• [Task brief] Starting at the line that contains "exchanged | Computermaus" in the listing below, write out every line word for word until you have written the line that contains "colour | Muffin".

• [Information]
▼
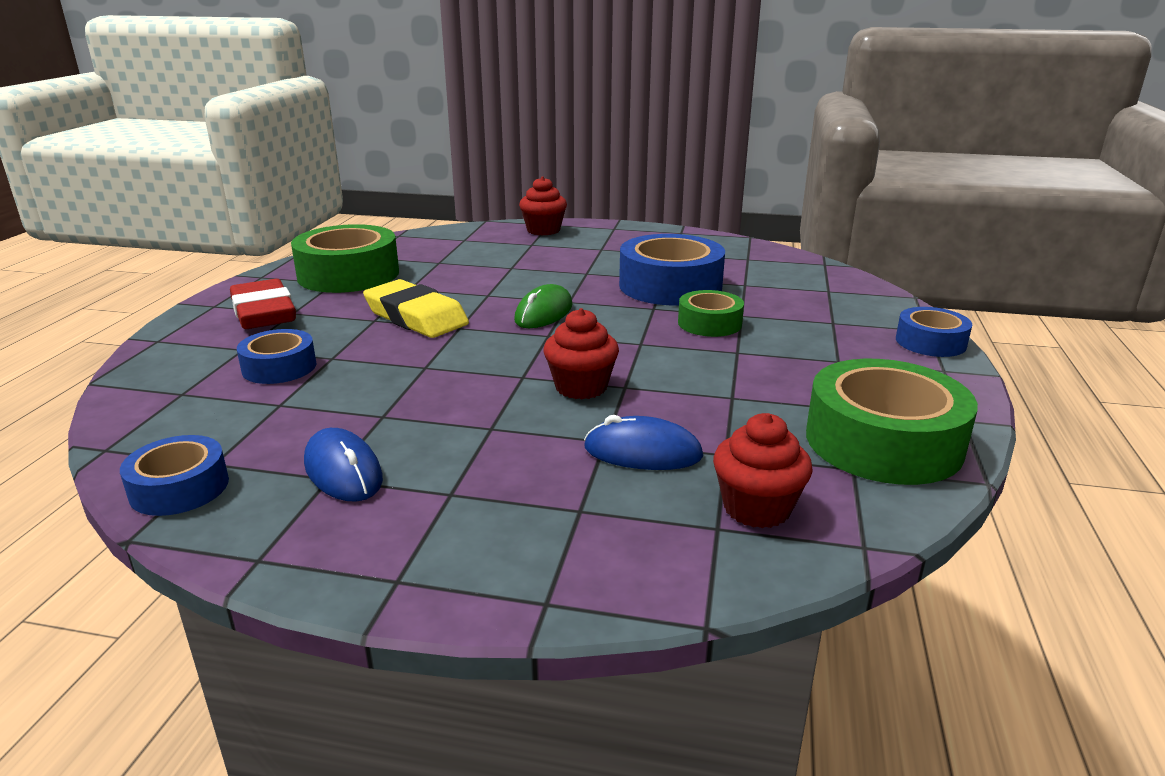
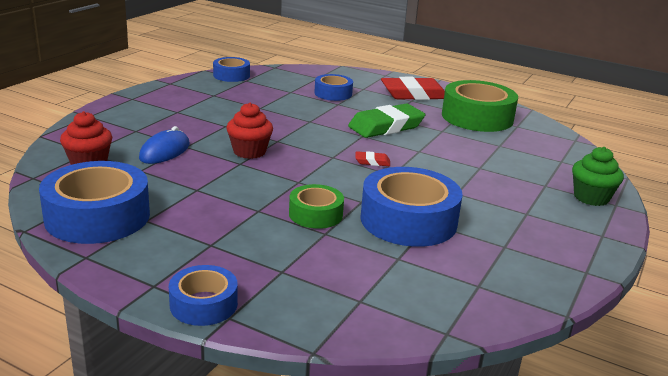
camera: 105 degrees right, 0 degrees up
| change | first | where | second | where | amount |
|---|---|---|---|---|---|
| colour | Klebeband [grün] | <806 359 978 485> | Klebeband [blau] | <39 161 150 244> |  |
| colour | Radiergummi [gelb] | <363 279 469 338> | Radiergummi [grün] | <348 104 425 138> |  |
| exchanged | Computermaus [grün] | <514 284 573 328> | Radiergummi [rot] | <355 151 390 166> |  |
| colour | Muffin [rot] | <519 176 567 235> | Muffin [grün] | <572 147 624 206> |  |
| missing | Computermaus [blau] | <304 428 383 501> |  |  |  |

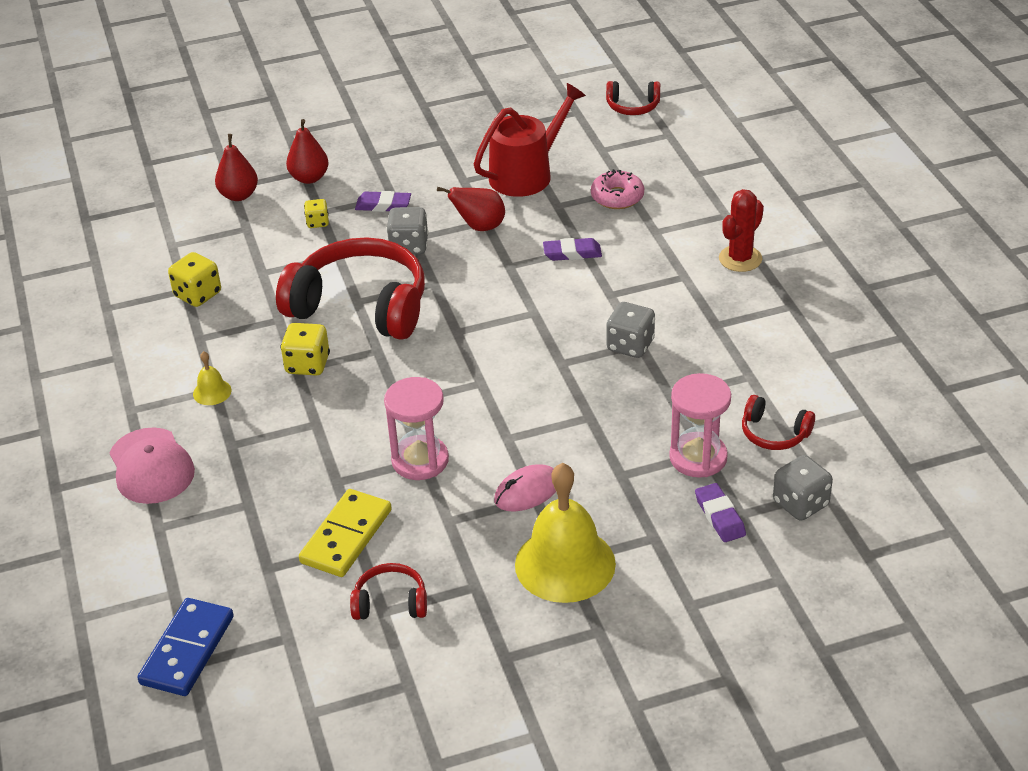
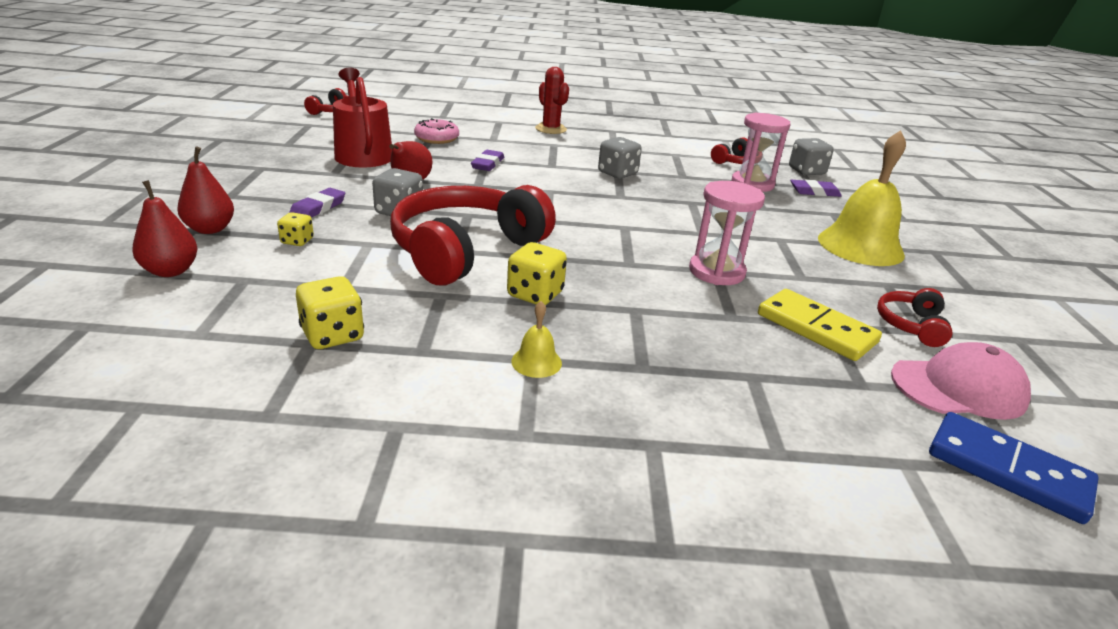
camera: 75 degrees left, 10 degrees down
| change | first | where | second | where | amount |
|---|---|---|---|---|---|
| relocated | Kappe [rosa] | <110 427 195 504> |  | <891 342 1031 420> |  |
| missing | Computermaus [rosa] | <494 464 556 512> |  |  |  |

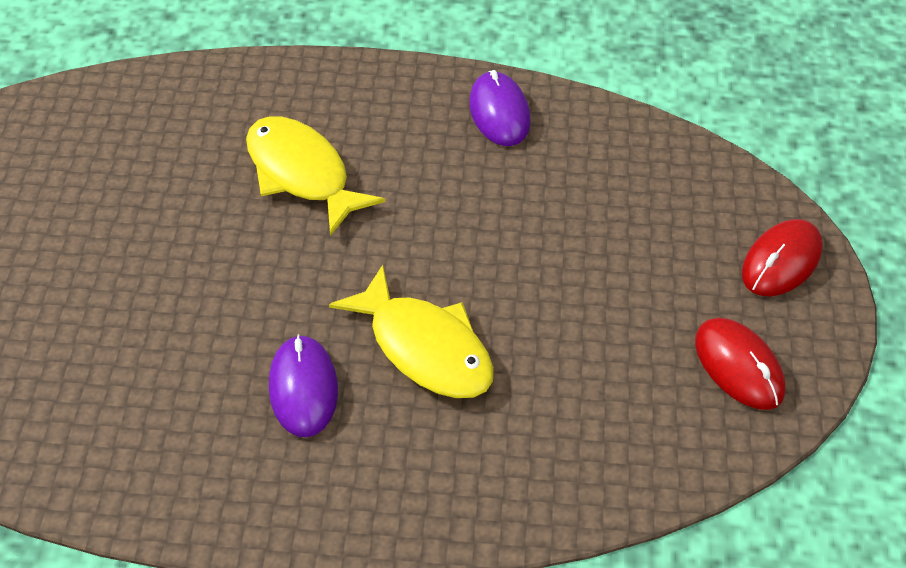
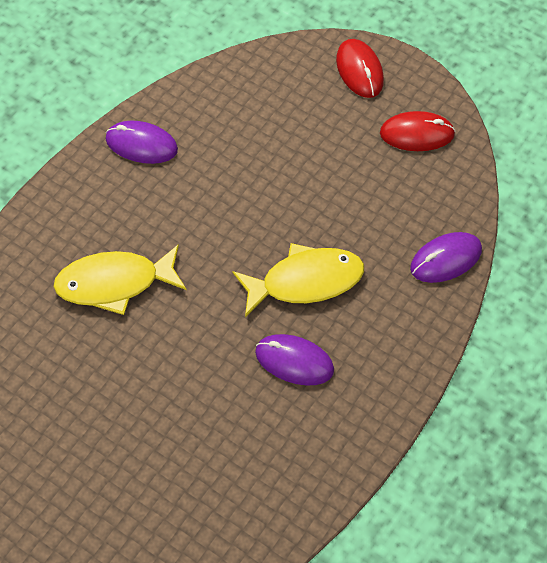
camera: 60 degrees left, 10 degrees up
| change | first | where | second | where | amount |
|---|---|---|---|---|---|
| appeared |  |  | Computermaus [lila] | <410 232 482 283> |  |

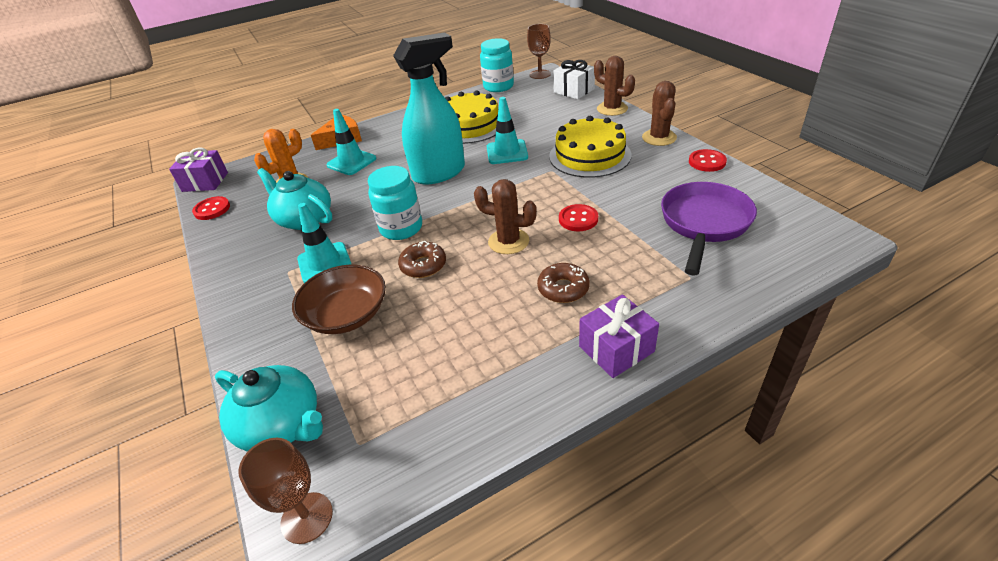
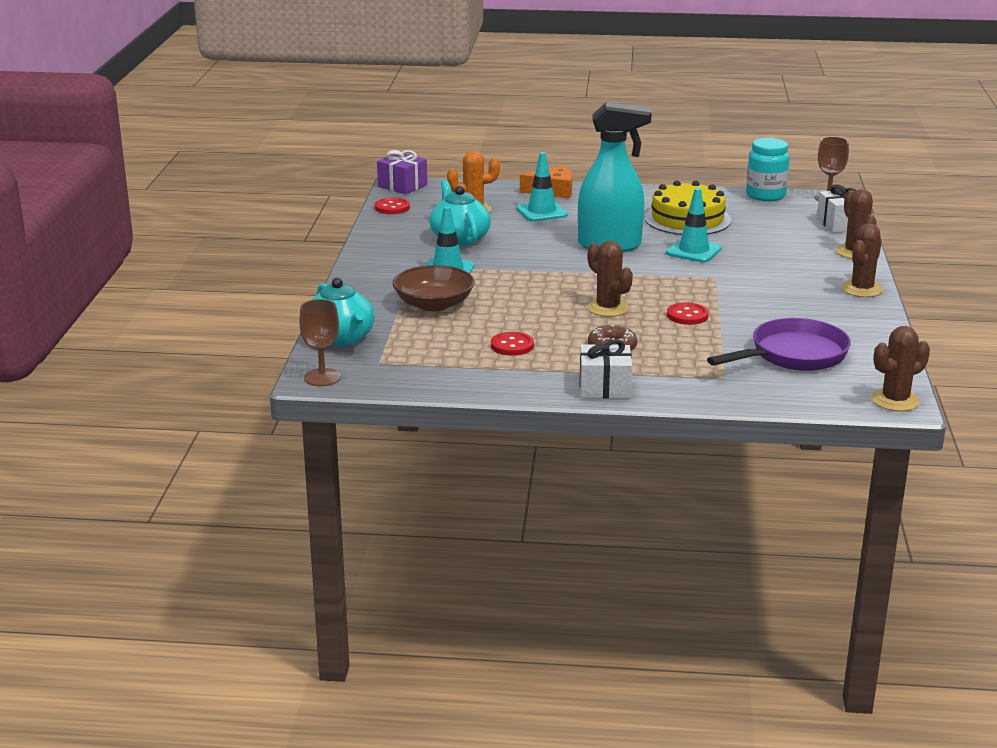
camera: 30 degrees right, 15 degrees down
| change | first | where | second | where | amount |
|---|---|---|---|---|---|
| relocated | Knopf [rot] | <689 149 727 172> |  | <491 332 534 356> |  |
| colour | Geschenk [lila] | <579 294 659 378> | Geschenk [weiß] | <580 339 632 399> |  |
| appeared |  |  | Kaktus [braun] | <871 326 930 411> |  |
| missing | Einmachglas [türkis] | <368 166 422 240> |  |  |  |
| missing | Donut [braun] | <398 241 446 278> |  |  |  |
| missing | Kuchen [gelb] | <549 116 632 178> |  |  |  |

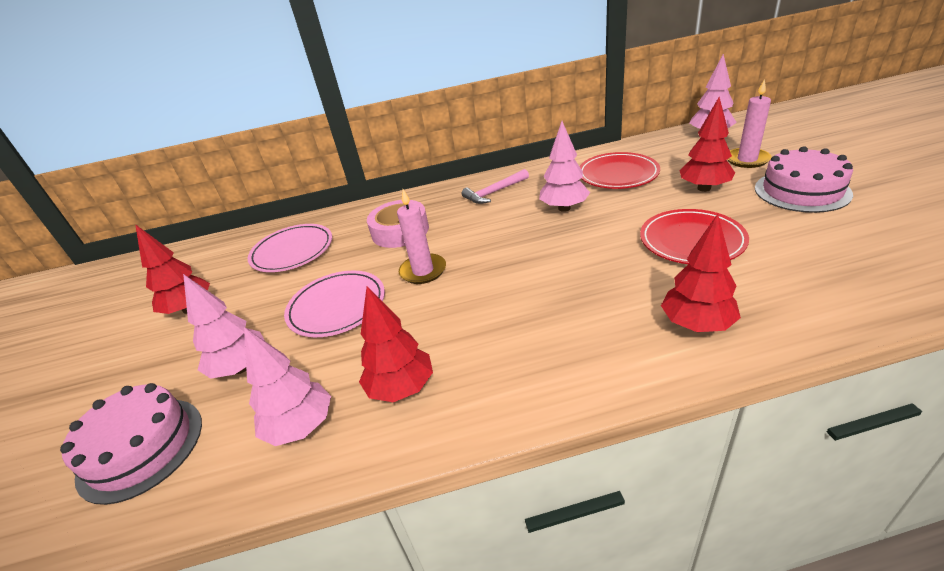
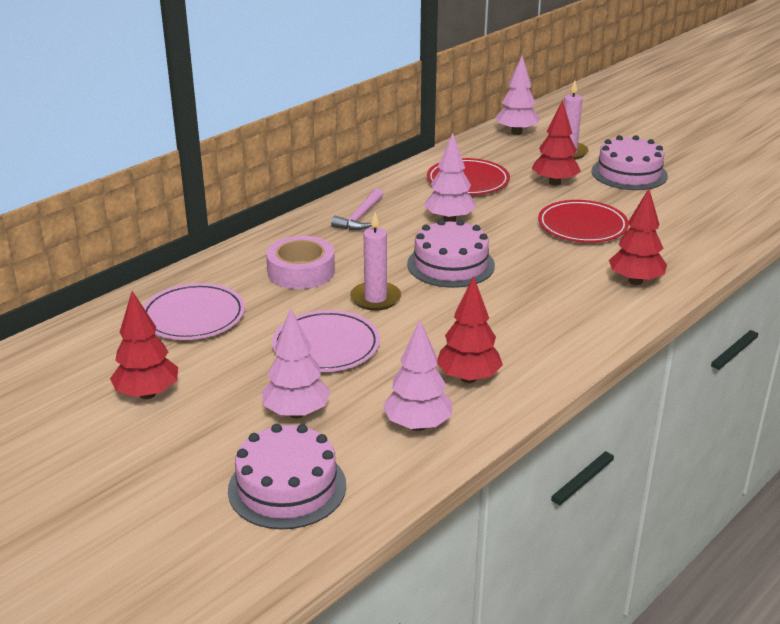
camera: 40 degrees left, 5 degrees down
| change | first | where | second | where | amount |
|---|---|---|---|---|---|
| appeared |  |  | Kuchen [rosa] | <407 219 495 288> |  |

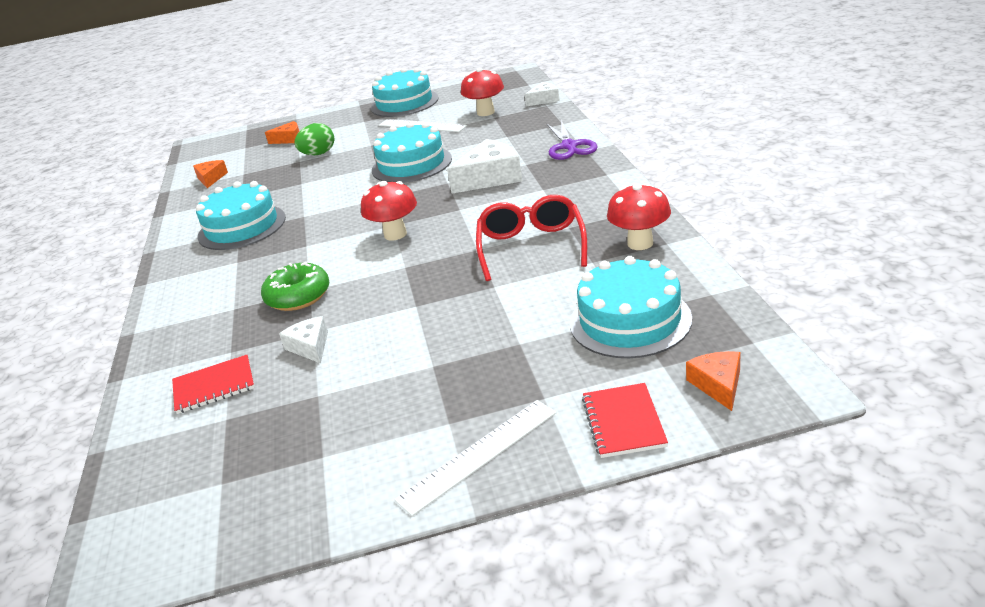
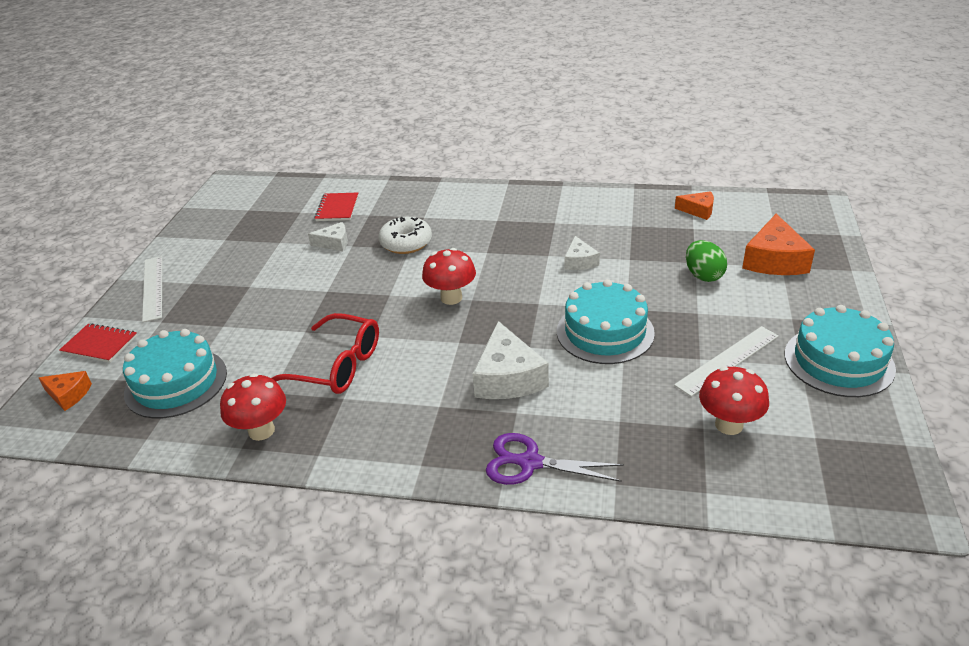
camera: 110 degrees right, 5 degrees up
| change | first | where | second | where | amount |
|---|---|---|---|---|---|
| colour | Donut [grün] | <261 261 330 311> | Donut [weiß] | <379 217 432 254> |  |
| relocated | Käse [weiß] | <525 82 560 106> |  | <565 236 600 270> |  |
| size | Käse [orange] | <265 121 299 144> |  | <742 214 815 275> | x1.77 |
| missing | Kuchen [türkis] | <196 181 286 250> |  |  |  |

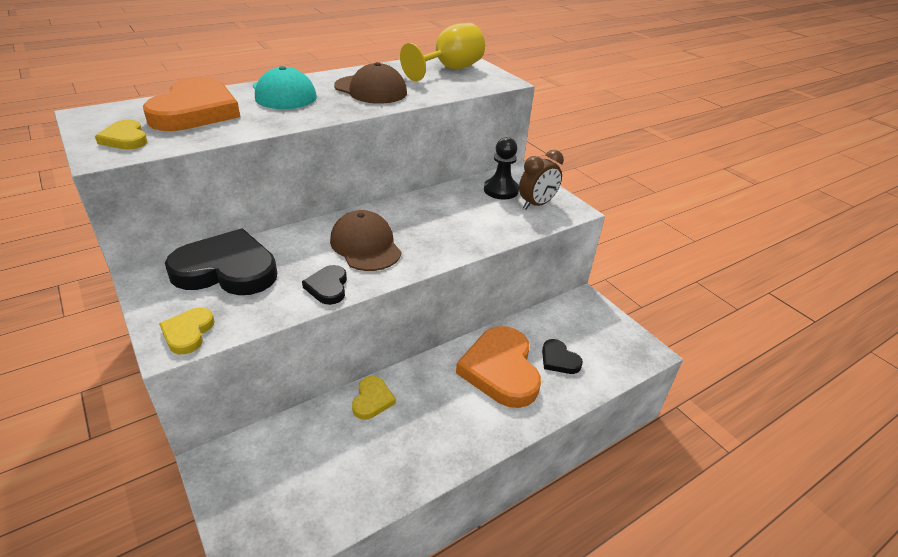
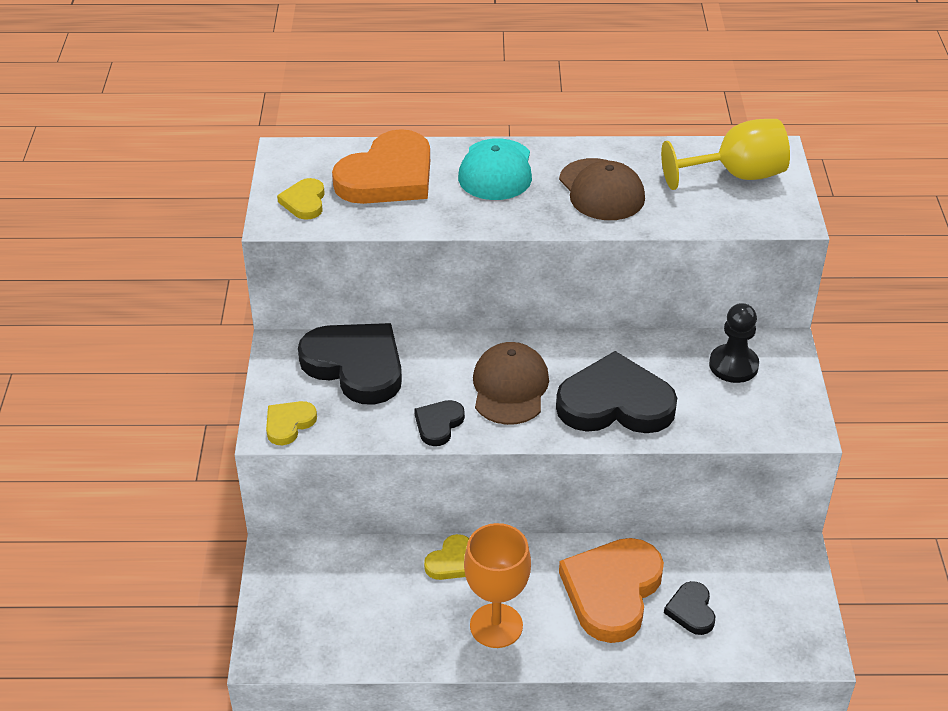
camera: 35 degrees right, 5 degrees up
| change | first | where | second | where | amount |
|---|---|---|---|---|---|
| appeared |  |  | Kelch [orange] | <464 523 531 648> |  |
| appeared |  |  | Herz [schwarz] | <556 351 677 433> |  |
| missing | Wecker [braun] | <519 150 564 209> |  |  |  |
▲
• [Answer space]
| exchanged | Computermaus [grün] | <514 284 573 328> | Radiergummi [rot] | <355 151 390 166> |  |
| colour | Muffin [rot] | <519 176 567 235> | Muffin [grün] | <572 147 624 206> |  |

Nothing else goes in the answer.